**Work to be completed**
An exact copy of every record is needed, with all pictures omitted.

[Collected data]
---+---
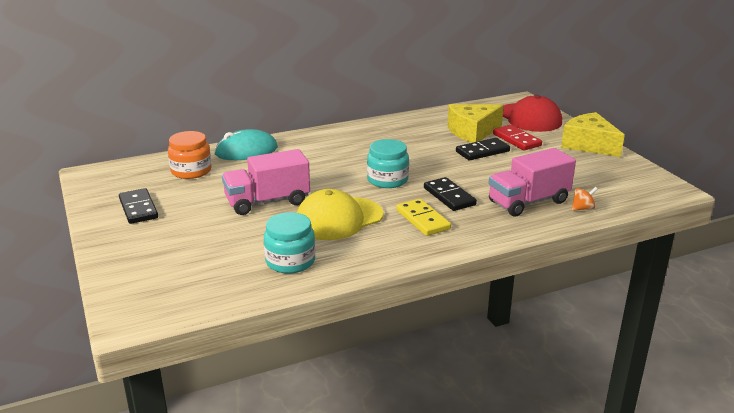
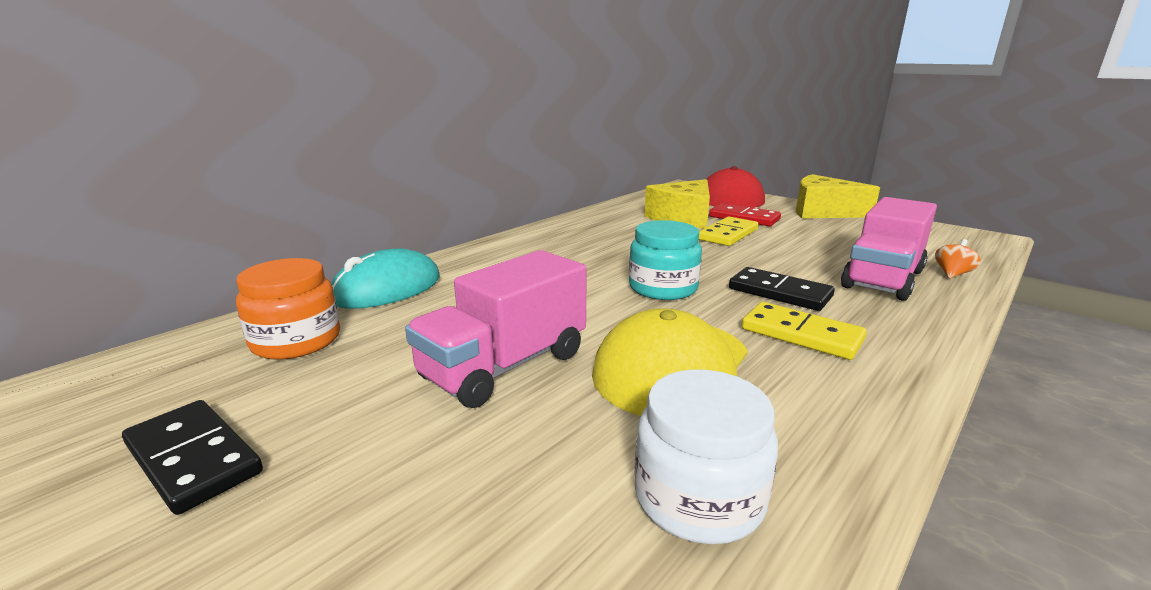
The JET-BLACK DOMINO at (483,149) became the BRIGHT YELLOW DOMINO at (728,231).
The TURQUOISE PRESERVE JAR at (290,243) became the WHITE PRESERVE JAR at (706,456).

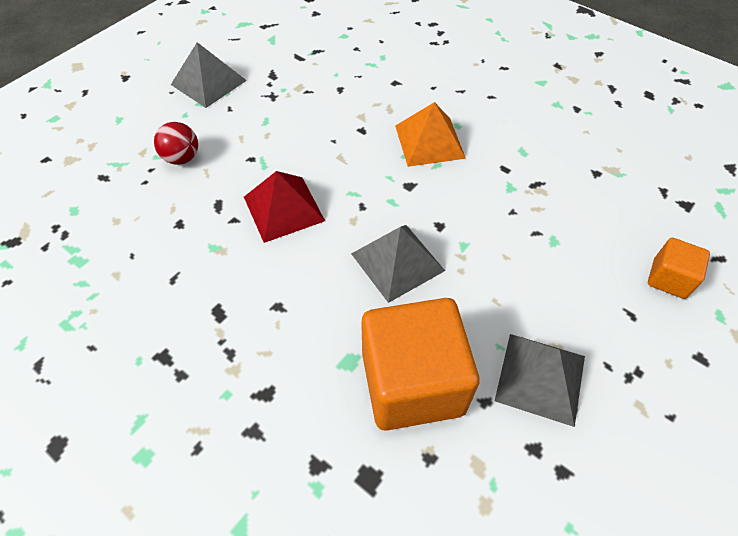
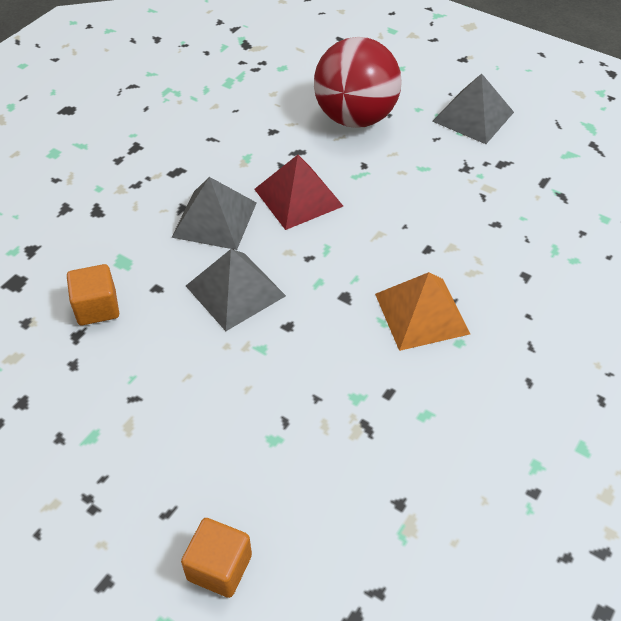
The RED PLAY BALL at (176,143) changed to 2.05 times the size.
The ORANGE SOLID CUBE at (420,364) changed to 0.49 times the size.
The GRAY SOLID PYRAMID moved from (540,380) to (214,213).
---+---
**Solution to this problem**
The JET-BLACK DOMINO at (483,149) became the BRIGHT YELLOW DOMINO at (728,231).
The TURQUOISE PRESERVE JAR at (290,243) became the WHITE PRESERVE JAR at (706,456).

The RED PLAY BALL at (176,143) changed to 2.05 times the size.
The ORANGE SOLID CUBE at (420,364) changed to 0.49 times the size.
The GRAY SOLID PYRAMID moved from (540,380) to (214,213).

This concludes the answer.